--- Your objective ---
In the listing below, find each line that holds "VEXT" and list it.

++++++++++++++++++++

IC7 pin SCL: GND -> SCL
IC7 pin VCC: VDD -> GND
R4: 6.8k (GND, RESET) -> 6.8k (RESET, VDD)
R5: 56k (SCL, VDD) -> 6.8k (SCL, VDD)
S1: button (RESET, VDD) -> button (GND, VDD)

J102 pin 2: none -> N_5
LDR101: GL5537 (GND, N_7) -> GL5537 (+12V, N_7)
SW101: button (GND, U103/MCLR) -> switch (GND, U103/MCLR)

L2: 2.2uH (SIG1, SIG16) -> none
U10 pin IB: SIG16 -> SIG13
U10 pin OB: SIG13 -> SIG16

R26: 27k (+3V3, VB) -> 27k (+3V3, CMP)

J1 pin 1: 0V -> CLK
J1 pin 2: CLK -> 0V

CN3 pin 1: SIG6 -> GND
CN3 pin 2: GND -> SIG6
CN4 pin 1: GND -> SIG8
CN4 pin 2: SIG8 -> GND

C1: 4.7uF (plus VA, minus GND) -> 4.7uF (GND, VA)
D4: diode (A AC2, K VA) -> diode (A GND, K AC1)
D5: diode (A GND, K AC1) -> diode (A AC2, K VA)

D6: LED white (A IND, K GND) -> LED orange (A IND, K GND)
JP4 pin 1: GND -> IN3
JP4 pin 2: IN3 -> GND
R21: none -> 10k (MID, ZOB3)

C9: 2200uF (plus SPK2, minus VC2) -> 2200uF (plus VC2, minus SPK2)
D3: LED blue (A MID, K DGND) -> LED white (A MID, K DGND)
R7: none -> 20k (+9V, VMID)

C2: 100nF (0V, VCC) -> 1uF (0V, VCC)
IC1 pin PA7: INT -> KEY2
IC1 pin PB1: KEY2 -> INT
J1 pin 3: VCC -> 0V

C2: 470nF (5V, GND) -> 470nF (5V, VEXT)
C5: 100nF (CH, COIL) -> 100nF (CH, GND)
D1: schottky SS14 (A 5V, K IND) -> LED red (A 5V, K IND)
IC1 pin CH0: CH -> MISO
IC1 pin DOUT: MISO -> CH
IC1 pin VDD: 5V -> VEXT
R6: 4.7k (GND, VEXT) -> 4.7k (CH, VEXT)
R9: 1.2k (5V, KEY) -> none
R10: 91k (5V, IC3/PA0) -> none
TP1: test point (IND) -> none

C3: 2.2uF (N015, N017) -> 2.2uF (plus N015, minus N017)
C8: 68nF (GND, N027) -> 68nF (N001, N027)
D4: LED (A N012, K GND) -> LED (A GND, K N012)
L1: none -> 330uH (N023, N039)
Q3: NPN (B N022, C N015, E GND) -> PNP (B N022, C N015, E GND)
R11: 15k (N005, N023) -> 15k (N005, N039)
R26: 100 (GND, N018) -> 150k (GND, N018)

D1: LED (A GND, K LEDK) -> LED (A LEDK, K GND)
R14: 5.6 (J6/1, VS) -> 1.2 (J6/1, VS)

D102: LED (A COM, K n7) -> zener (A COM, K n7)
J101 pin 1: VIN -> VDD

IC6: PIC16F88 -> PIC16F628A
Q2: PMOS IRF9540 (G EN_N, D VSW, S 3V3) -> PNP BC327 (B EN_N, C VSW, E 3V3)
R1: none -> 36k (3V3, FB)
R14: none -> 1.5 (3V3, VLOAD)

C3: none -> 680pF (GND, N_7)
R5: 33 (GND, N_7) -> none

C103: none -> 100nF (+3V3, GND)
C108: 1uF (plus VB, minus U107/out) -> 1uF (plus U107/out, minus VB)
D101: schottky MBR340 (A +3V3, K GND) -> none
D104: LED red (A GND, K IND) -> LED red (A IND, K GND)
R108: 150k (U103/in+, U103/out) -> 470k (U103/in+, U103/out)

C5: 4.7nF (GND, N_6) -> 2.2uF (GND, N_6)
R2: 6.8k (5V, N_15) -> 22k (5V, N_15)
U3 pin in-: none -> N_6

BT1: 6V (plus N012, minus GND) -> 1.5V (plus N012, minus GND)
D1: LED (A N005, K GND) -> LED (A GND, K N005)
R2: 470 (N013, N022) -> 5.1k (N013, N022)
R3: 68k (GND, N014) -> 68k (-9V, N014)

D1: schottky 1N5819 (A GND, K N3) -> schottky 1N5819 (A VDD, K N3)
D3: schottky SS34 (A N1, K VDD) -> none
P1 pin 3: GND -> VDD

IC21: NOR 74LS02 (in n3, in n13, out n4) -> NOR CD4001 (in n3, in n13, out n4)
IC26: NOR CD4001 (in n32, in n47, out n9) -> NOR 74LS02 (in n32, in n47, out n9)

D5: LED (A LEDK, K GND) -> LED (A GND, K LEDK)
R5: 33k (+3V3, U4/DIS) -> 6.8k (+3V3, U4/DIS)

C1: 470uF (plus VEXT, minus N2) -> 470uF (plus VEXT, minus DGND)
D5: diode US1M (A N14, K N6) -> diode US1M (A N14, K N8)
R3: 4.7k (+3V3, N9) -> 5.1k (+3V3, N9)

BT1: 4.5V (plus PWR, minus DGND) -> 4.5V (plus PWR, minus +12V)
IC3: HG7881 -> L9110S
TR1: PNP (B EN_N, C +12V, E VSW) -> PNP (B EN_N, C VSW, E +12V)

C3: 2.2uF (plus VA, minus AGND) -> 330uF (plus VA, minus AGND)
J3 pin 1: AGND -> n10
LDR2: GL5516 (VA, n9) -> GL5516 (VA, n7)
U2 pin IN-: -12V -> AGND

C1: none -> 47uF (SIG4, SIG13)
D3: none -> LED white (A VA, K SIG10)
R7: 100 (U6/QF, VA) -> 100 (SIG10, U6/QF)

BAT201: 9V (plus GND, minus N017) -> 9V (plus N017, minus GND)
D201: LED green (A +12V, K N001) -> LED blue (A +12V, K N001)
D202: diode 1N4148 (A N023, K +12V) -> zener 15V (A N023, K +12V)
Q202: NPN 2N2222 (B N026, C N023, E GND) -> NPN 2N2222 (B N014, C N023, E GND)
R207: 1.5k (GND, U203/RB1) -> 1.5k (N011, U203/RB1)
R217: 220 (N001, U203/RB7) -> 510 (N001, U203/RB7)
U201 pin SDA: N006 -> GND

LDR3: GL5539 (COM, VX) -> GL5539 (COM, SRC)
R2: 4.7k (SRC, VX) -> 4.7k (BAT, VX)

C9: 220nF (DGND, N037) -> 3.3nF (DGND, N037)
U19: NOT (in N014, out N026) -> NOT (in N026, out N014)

++++++++++++++++++++

--- Your response ---
C2: 470nF (5V, GND) -> 470nF (5V, VEXT)
IC1 pin VDD: 5V -> VEXT
R6: 4.7k (GND, VEXT) -> 4.7k (CH, VEXT)
C1: 470uF (plus VEXT, minus N2) -> 470uF (plus VEXT, minus DGND)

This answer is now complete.